DATASET CONTENT:
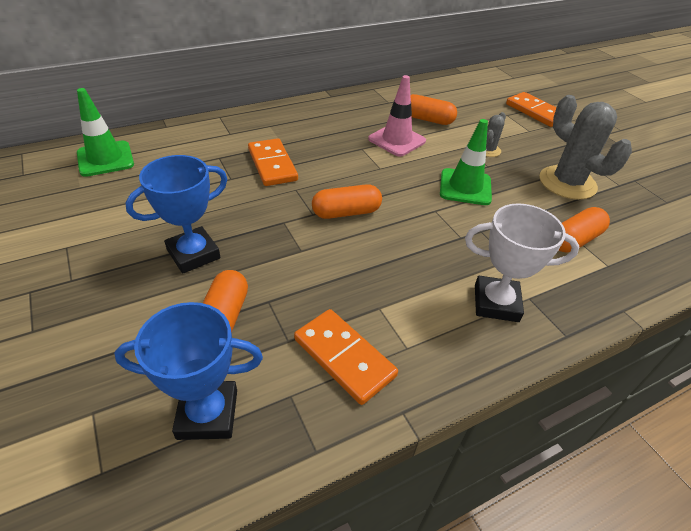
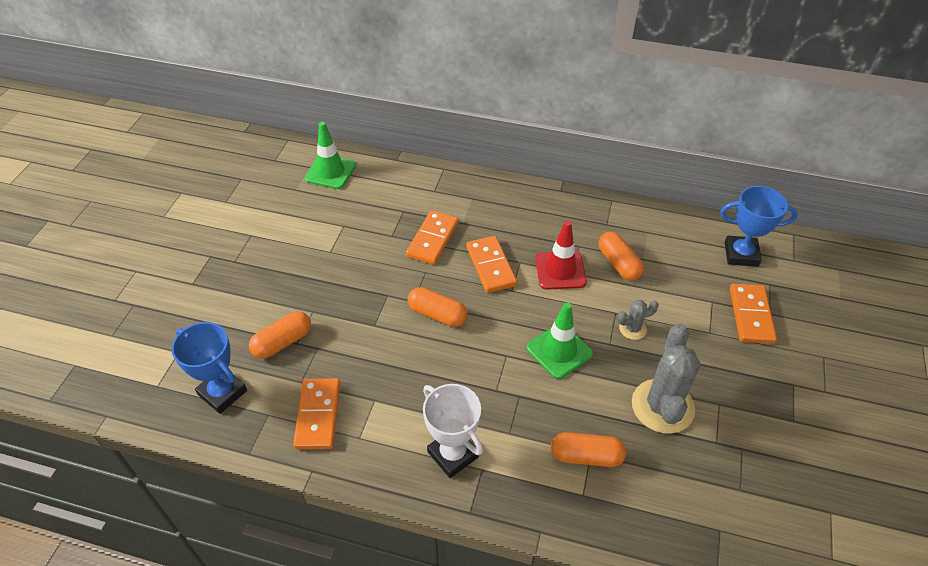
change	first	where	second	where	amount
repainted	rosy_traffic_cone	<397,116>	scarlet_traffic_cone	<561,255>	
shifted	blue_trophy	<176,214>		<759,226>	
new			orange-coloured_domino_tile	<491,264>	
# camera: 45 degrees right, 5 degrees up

WHAT THE EXERCISE ASKS: None of the images should be copied, but every entry must be given again exactly.

WRITTEN ANSWER:
change	first	where	second	where	amount
repainted	rosy_traffic_cone	<397,116>	scarlet_traffic_cone	<561,255>	
shifted	blue_trophy	<176,214>		<759,226>	
new			orange-coloured_domino_tile	<491,264>	
# camera: 45 degrees right, 5 degrees up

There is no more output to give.